» INPUT DATA
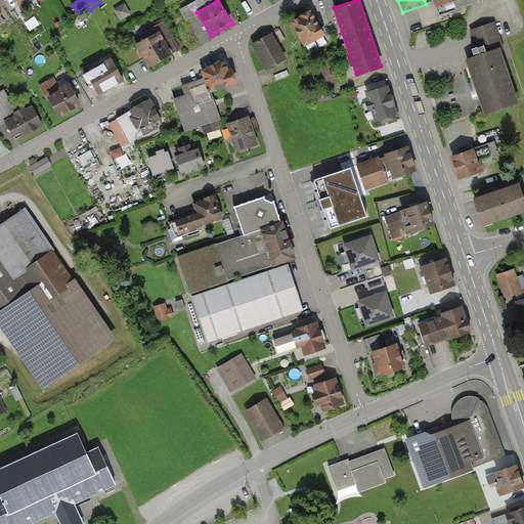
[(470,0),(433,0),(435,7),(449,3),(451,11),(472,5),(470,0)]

* * *

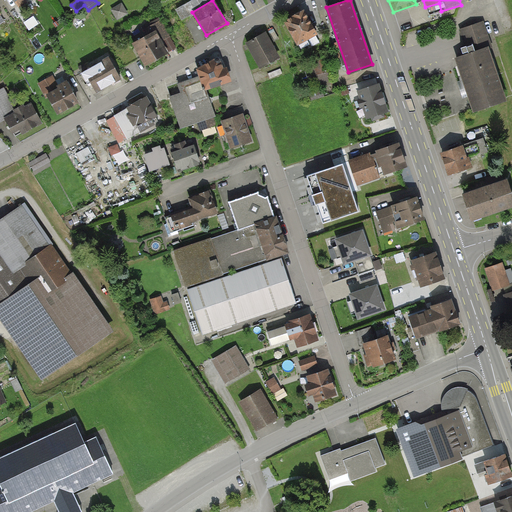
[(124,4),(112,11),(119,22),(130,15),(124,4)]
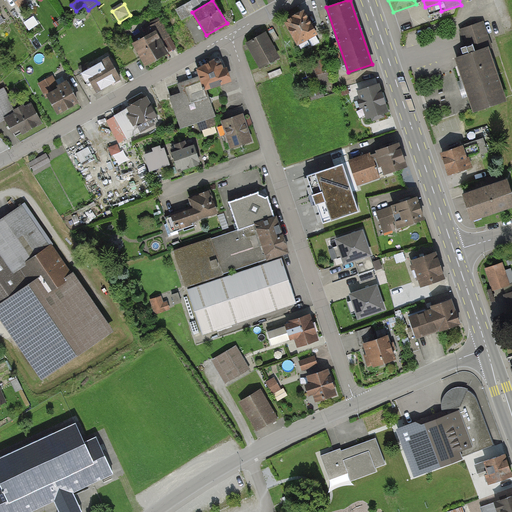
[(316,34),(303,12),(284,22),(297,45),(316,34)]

---

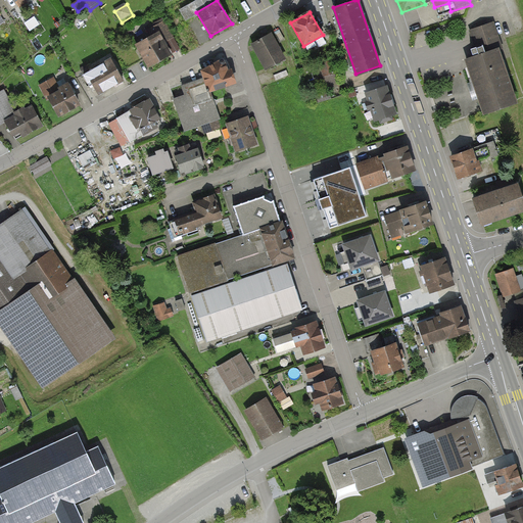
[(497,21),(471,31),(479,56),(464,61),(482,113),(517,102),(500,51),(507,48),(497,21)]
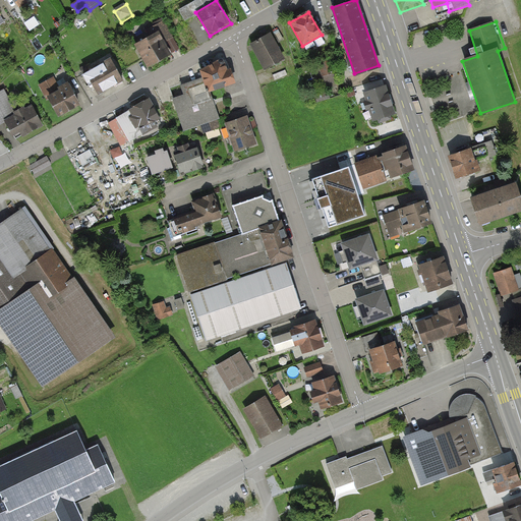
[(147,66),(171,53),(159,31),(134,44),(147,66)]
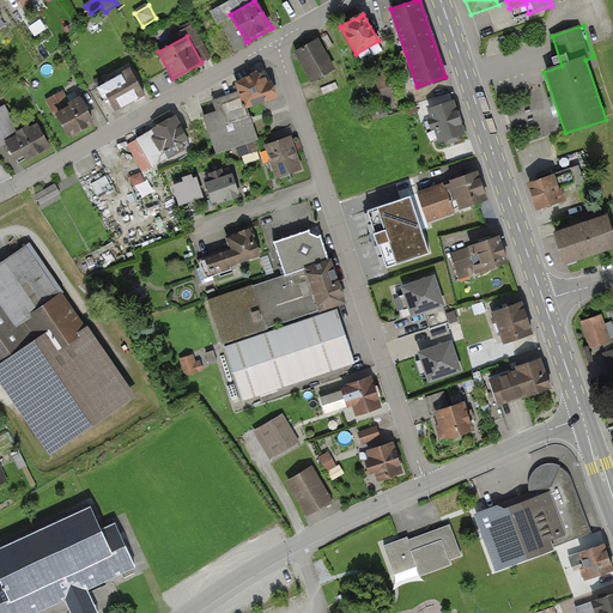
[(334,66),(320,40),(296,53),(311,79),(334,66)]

» JOB
Pictures excluded, transcribe the listing above exactly from the line with "[(124,4),(112,11),(119,22),(130,15),(124,4)]" through the line with "[(316,34),(303,12),(284,22),(297,45),(316,34)]", and no further.

» TASK RESPONSE
[(124,4),(112,11),(119,22),(130,15),(124,4)]
[(316,34),(303,12),(284,22),(297,45),(316,34)]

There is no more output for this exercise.